The problem: This exercise calls for every line of the data below with the string "cleaner" in it.

Source data:
────────────────────────────────────────
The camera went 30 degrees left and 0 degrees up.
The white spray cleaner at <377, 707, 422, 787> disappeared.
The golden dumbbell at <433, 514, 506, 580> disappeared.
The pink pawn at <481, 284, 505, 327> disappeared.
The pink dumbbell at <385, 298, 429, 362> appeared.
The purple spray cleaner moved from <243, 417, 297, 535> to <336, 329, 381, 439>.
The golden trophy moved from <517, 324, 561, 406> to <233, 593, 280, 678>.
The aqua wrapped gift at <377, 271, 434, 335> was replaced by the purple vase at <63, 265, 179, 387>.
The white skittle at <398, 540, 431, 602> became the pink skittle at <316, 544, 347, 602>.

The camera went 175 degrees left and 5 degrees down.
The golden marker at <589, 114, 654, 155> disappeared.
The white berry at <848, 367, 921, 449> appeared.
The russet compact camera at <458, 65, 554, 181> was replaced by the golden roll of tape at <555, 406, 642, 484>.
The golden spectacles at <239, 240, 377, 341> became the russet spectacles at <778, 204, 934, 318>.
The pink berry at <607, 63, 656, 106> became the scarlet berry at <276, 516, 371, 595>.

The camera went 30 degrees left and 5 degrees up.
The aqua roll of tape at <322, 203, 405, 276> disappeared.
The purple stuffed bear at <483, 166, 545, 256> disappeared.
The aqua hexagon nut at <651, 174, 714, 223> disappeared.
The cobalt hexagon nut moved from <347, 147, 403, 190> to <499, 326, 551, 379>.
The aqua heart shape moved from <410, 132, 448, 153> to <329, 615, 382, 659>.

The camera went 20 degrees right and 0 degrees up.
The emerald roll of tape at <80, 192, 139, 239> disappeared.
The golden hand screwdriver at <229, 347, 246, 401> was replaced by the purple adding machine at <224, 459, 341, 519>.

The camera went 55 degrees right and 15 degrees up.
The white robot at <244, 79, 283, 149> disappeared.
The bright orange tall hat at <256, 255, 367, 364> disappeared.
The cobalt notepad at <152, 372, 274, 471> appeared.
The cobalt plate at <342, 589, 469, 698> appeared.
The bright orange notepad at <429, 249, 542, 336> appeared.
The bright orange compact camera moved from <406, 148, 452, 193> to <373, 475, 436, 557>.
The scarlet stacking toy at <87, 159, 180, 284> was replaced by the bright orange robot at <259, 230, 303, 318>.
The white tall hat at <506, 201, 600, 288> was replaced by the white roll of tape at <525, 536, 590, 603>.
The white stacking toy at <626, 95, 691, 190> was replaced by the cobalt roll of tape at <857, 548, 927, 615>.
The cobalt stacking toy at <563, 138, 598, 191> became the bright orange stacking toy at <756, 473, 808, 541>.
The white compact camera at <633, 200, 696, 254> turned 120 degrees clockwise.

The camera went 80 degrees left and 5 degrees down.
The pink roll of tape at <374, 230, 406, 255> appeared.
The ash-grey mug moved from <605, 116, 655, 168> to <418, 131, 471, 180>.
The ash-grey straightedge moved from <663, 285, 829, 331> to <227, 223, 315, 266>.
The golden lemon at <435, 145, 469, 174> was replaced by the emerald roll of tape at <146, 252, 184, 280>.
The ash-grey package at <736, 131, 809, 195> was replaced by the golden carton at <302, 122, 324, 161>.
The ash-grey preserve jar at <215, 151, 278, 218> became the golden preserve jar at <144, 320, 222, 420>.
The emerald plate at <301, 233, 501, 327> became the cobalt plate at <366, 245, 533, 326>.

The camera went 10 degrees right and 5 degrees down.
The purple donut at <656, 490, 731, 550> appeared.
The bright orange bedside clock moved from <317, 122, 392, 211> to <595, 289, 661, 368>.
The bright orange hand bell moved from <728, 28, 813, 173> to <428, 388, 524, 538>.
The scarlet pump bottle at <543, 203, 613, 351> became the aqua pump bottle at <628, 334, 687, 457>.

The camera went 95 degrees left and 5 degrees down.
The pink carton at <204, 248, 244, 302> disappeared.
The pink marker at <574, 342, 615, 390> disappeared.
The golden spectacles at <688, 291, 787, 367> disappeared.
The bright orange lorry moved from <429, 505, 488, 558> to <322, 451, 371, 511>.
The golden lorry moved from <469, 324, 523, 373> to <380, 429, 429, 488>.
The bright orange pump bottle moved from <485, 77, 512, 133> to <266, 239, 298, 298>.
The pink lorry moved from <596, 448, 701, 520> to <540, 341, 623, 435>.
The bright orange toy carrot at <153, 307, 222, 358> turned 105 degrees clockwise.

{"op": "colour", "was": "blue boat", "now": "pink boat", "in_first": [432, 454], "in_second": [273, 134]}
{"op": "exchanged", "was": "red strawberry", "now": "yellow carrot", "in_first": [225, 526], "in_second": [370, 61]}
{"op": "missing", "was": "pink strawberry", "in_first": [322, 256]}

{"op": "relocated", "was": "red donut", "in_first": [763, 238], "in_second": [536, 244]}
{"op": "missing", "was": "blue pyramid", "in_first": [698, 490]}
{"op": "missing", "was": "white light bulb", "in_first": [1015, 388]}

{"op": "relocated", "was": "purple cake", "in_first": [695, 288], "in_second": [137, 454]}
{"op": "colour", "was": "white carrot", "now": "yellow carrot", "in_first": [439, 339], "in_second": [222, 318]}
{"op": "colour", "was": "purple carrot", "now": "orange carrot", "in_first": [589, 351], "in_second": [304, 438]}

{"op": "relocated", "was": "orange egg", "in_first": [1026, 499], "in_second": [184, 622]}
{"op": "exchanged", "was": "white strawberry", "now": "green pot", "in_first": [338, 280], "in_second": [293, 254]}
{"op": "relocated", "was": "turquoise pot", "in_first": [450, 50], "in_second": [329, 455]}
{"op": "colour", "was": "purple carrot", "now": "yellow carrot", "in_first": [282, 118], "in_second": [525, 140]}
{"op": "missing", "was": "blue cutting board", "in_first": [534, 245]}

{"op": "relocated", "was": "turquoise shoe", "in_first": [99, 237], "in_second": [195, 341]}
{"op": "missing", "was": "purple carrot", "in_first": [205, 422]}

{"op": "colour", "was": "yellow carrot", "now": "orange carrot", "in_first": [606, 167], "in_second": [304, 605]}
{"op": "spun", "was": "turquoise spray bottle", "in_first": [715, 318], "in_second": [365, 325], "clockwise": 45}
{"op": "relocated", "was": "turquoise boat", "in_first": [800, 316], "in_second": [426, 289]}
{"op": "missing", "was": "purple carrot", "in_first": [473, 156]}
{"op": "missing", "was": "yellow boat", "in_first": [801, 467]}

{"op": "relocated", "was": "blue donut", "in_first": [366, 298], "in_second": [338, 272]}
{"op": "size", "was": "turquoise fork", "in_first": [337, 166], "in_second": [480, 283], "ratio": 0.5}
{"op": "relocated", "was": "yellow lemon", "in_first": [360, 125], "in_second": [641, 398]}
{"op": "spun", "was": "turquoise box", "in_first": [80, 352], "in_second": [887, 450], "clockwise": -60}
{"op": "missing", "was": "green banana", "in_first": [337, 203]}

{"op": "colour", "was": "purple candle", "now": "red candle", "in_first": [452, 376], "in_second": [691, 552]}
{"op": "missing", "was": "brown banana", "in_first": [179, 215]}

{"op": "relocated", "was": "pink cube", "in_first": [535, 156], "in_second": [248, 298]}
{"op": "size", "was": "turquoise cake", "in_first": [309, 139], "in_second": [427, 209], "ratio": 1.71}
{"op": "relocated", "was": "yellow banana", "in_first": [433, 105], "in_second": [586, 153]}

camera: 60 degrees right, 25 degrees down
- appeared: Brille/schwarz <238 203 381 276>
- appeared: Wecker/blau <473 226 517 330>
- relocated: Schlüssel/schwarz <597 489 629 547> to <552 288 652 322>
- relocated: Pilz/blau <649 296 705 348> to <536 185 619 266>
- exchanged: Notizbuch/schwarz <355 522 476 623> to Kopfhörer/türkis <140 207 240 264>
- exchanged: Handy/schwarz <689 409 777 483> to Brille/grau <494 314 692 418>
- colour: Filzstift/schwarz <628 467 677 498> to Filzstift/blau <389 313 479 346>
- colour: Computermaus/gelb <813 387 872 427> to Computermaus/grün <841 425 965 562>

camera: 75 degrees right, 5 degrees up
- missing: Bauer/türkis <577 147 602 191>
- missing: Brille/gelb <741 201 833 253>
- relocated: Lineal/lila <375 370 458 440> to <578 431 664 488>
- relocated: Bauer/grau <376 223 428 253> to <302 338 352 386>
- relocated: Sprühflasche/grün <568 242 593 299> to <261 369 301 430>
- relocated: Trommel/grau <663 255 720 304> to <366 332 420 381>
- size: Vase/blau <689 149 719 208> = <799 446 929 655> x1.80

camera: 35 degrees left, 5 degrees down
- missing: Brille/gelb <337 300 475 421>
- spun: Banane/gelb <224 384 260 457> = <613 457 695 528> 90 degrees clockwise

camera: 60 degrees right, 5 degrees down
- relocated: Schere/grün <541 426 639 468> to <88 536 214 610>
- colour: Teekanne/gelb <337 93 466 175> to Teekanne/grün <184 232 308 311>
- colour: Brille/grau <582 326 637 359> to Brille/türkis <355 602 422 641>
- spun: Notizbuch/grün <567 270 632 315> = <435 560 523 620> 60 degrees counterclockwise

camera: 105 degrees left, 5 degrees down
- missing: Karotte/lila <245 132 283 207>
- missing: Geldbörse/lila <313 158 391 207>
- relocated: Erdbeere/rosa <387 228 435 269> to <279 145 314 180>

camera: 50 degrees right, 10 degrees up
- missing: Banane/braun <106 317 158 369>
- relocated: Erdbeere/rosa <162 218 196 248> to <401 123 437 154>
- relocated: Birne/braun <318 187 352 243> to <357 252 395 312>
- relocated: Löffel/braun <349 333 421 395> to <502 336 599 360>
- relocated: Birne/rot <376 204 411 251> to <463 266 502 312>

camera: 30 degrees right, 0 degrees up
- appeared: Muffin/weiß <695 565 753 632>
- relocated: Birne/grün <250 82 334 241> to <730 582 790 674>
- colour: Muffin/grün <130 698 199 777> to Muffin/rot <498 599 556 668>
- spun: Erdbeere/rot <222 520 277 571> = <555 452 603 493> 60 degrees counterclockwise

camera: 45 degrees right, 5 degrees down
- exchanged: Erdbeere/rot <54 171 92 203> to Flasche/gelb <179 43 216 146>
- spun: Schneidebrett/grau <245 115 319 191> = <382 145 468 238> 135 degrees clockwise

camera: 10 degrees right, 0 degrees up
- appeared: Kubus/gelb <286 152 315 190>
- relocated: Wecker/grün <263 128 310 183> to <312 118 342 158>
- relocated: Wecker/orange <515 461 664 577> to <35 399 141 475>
────────────────────────────────────────
Written solution:
The white spray cleaner at <377, 707, 422, 787> disappeared.
The purple spray cleaner moved from <243, 417, 297, 535> to <336, 329, 381, 439>.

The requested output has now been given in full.